Your answer should consist of the complete listing, repeated verbatim.

_GIVEN ENTRIES:_

○ ○ ○ ○

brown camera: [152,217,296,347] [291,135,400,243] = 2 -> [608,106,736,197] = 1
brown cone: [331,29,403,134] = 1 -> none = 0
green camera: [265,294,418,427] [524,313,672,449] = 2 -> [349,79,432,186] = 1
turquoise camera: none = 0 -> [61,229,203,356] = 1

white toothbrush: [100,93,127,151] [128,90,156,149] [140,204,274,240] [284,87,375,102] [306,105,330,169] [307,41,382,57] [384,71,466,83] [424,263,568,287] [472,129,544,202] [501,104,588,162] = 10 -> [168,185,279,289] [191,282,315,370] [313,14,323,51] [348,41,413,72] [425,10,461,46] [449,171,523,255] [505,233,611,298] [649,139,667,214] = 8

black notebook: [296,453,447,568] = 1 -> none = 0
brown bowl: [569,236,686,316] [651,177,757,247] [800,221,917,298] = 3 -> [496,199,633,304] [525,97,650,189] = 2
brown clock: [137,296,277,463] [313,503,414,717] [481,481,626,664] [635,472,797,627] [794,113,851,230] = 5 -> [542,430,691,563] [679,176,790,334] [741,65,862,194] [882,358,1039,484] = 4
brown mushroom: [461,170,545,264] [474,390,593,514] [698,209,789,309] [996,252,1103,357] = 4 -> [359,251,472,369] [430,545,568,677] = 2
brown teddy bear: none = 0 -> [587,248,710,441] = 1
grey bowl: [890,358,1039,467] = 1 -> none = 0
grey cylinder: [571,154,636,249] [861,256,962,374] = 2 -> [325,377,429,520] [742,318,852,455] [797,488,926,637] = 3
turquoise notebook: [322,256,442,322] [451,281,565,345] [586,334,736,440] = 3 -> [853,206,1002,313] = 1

○ ○ ○ ○

_FINAL ANSWER:_
brown camera: [152,217,296,347] [291,135,400,243] = 2 -> [608,106,736,197] = 1
brown cone: [331,29,403,134] = 1 -> none = 0
green camera: [265,294,418,427] [524,313,672,449] = 2 -> [349,79,432,186] = 1
turquoise camera: none = 0 -> [61,229,203,356] = 1

white toothbrush: [100,93,127,151] [128,90,156,149] [140,204,274,240] [284,87,375,102] [306,105,330,169] [307,41,382,57] [384,71,466,83] [424,263,568,287] [472,129,544,202] [501,104,588,162] = 10 -> [168,185,279,289] [191,282,315,370] [313,14,323,51] [348,41,413,72] [425,10,461,46] [449,171,523,255] [505,233,611,298] [649,139,667,214] = 8

black notebook: [296,453,447,568] = 1 -> none = 0
brown bowl: [569,236,686,316] [651,177,757,247] [800,221,917,298] = 3 -> [496,199,633,304] [525,97,650,189] = 2
brown clock: [137,296,277,463] [313,503,414,717] [481,481,626,664] [635,472,797,627] [794,113,851,230] = 5 -> [542,430,691,563] [679,176,790,334] [741,65,862,194] [882,358,1039,484] = 4
brown mushroom: [461,170,545,264] [474,390,593,514] [698,209,789,309] [996,252,1103,357] = 4 -> [359,251,472,369] [430,545,568,677] = 2
brown teddy bear: none = 0 -> [587,248,710,441] = 1
grey bowl: [890,358,1039,467] = 1 -> none = 0
grey cylinder: [571,154,636,249] [861,256,962,374] = 2 -> [325,377,429,520] [742,318,852,455] [797,488,926,637] = 3
turquoise notebook: [322,256,442,322] [451,281,565,345] [586,334,736,440] = 3 -> [853,206,1002,313] = 1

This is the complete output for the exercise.